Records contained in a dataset
● ● ● ●
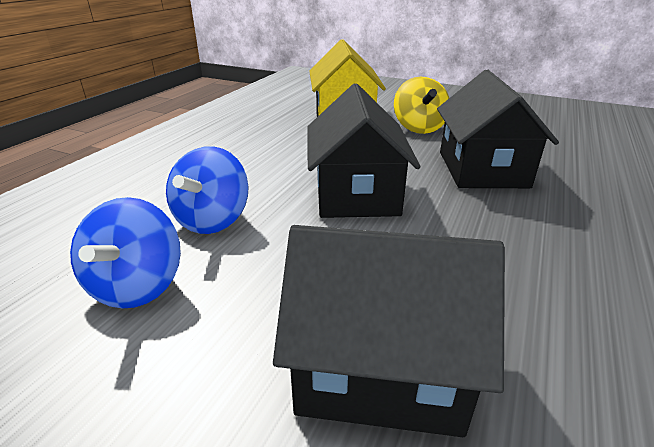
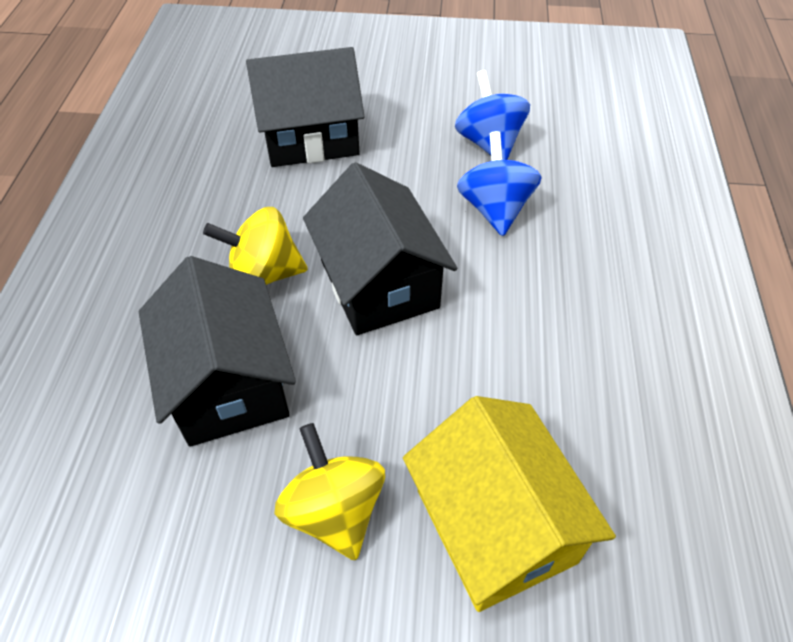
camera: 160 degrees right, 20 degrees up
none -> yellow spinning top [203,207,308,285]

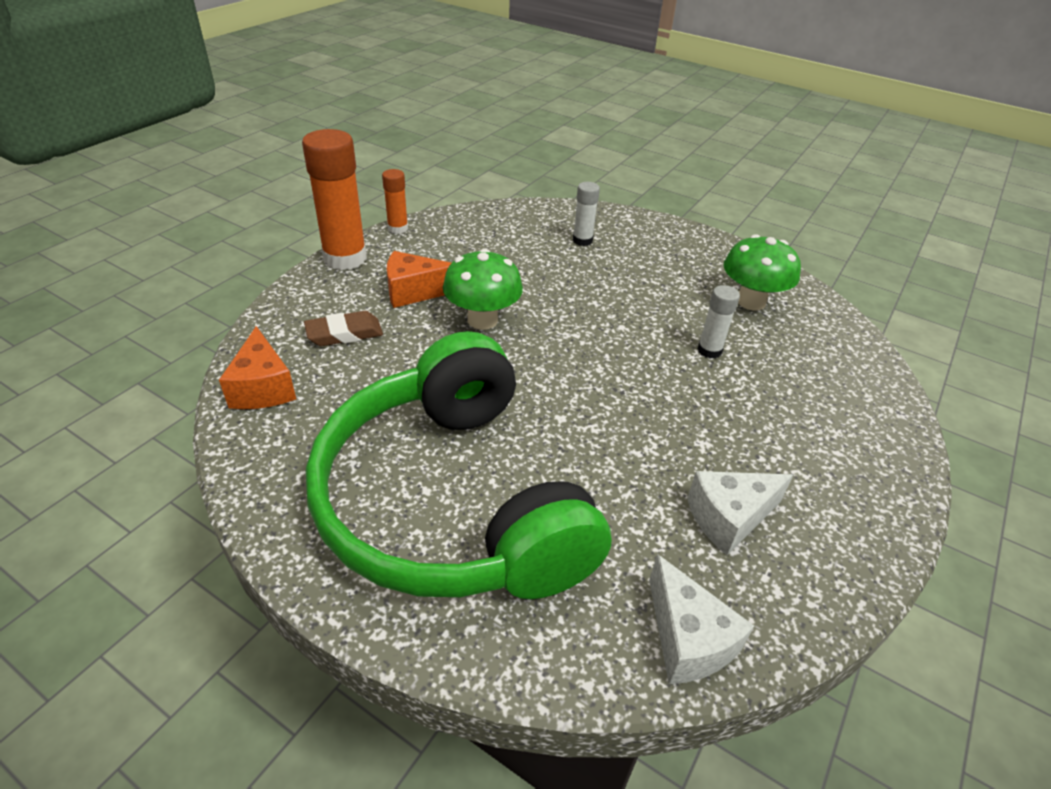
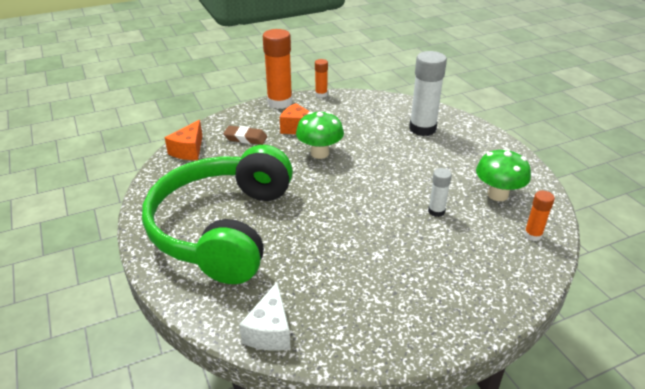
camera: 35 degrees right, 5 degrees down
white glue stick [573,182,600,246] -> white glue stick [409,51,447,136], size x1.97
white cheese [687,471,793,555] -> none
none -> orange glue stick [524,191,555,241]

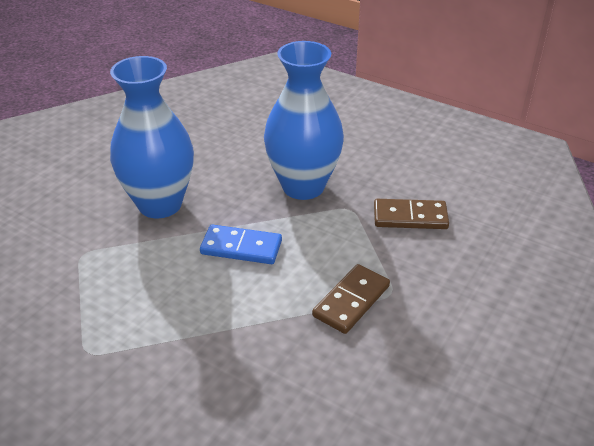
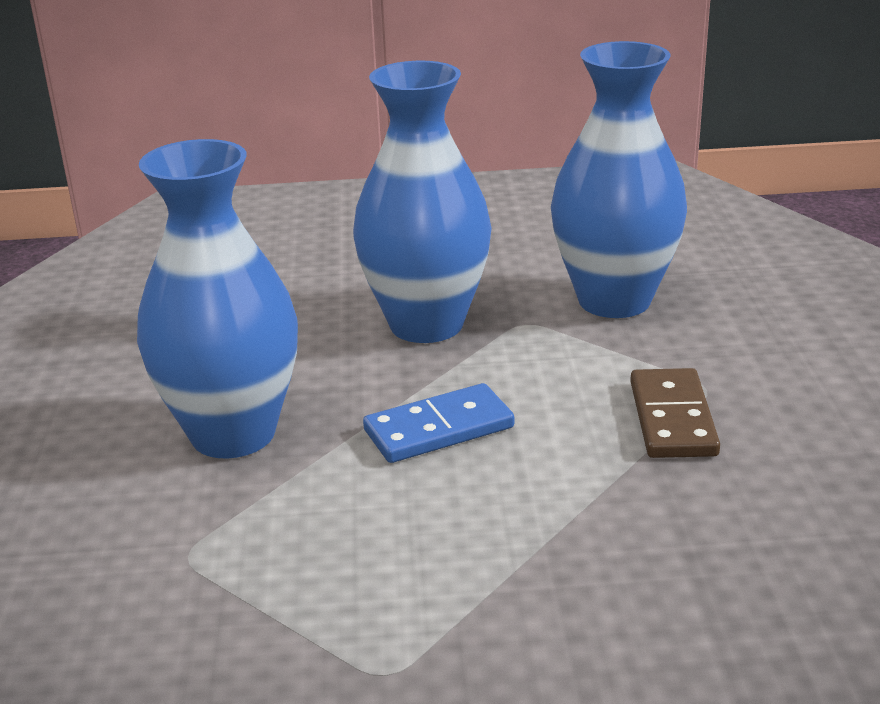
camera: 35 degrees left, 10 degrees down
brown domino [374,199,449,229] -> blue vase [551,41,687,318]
● ● ● ●
The records above are to be repeated exactly, apart from their pictures.

## THE ANSWER
camera: 160 degrees right, 20 degrees up
none -> yellow spinning top [203,207,308,285]

camera: 35 degrees right, 5 degrees down
white glue stick [573,182,600,246] -> white glue stick [409,51,447,136], size x1.97
white cheese [687,471,793,555] -> none
none -> orange glue stick [524,191,555,241]

camera: 35 degrees left, 10 degrees down
brown domino [374,199,449,229] -> blue vase [551,41,687,318]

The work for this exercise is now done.